### What you have to do
Only one stretch of the records below is wanted: the lines from the one holding "camera: 10 degrees left, 10 degrees down" through the one holding "- turned: Teddybär". Return it exactly, both ends included.

### Data for processing
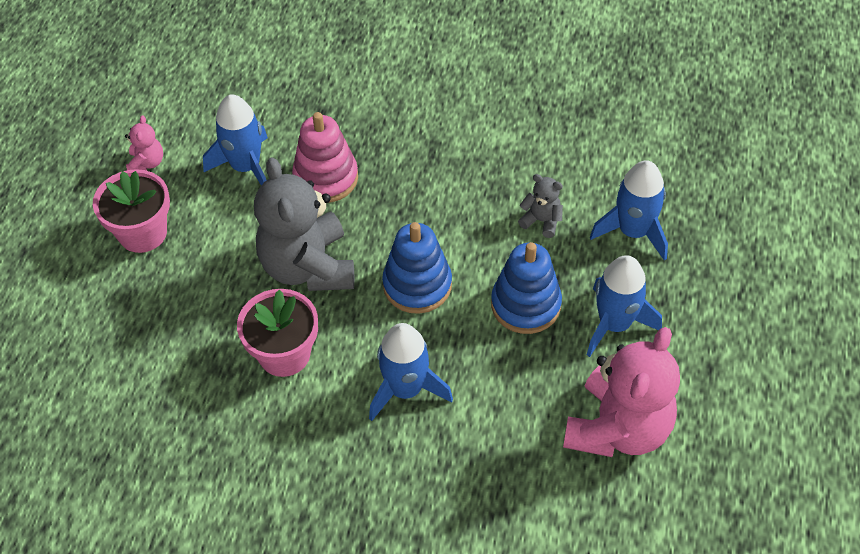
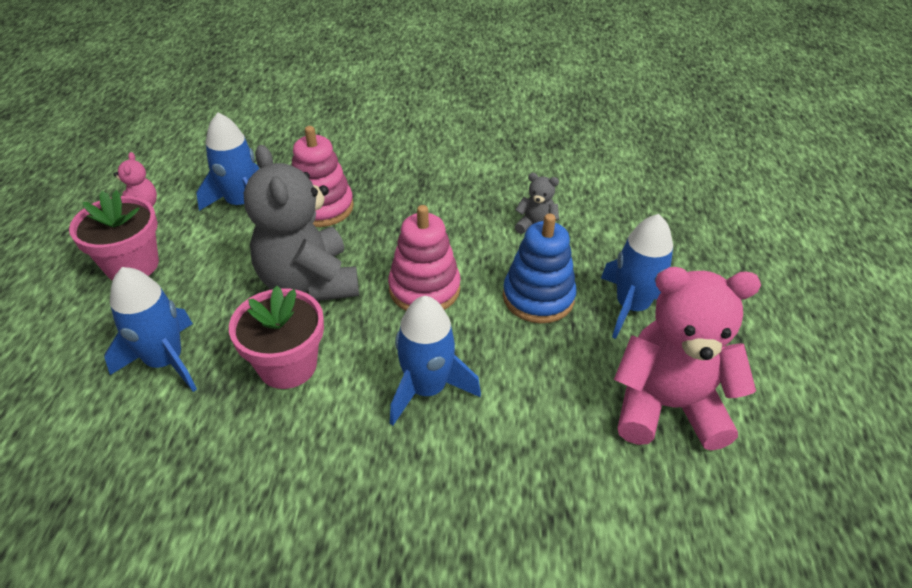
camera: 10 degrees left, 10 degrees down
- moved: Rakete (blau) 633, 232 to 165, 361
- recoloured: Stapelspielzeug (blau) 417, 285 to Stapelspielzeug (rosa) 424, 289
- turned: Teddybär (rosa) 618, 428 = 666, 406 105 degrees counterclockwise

--

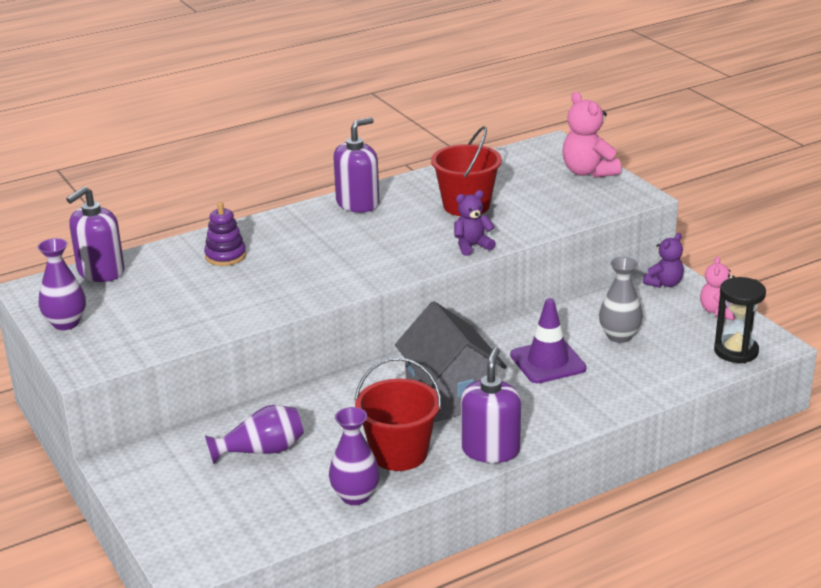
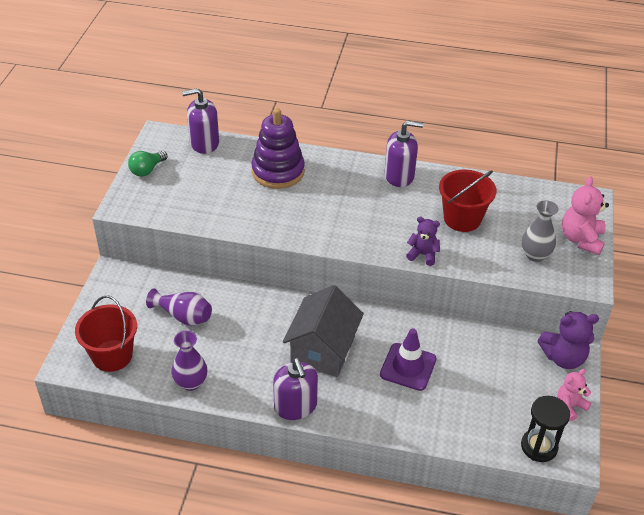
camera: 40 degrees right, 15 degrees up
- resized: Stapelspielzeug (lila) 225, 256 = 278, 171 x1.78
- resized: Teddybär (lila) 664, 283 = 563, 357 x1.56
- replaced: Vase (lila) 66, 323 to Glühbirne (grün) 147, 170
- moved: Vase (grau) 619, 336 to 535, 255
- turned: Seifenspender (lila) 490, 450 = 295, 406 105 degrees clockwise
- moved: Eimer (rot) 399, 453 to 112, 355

...

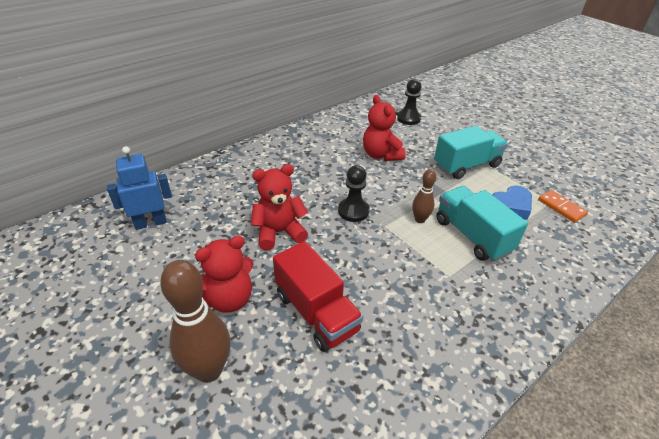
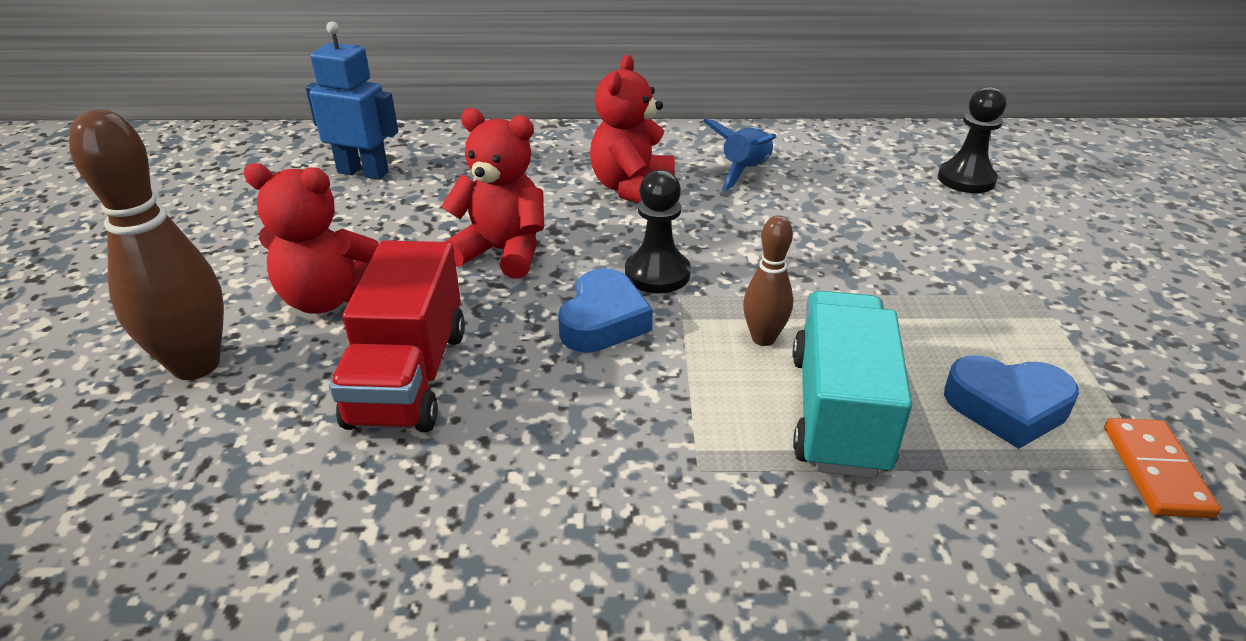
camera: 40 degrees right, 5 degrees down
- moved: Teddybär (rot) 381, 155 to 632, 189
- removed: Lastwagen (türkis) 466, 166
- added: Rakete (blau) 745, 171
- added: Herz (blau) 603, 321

### Written solution
camera: 10 degrees left, 10 degrees down
- moved: Rakete (blau) 633, 232 to 165, 361
- recoloured: Stapelspielzeug (blau) 417, 285 to Stapelspielzeug (rosa) 424, 289
- turned: Teddybär (rosa) 618, 428 = 666, 406 105 degrees counterclockwise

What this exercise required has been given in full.